== Segment start ==

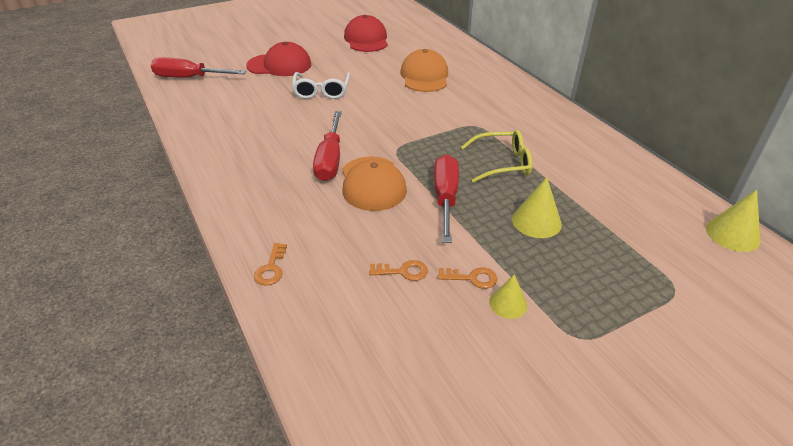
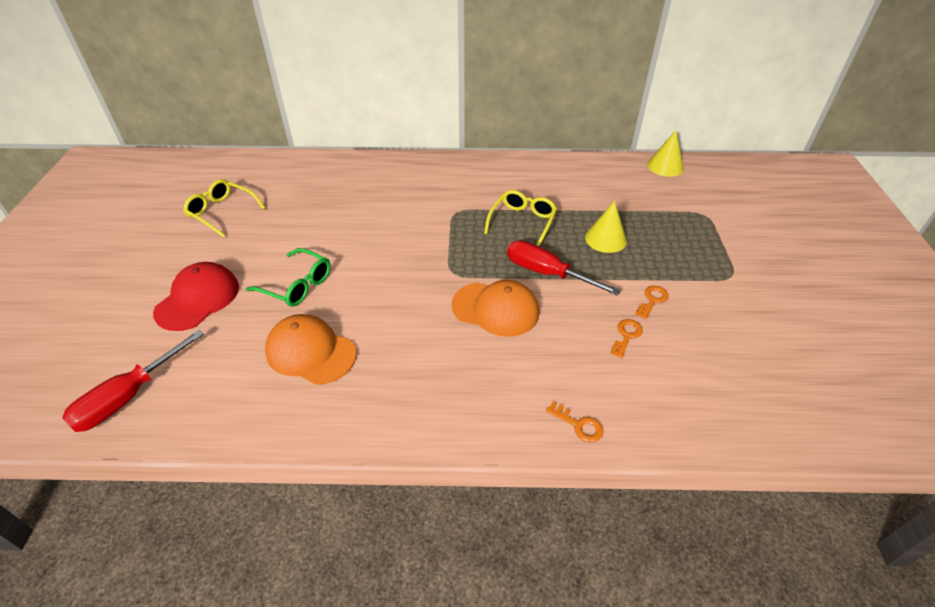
camera: 60 degrees left, 5 degrees up
(321, 91) = (297, 285): white glasses -> green glasses
(330, 160) = (435, 324): red screwdriver -> none
(366, 39) = (222, 212): red cap -> yellow glasses
(424, 76) = (344, 205): orange cap -> orange cap (310, 352)
(508, 303) = (687, 294): yellow cone -> none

== Segment end ==

[Instructions for the task]
Produce an exact repeat of the lines from the one containing "(366, 39) = (222, 212): red" through the last line of the data, and nothing more.

[Written answer]
(366, 39) = (222, 212): red cap -> yellow glasses
(424, 76) = (344, 205): orange cap -> orange cap (310, 352)
(508, 303) = (687, 294): yellow cone -> none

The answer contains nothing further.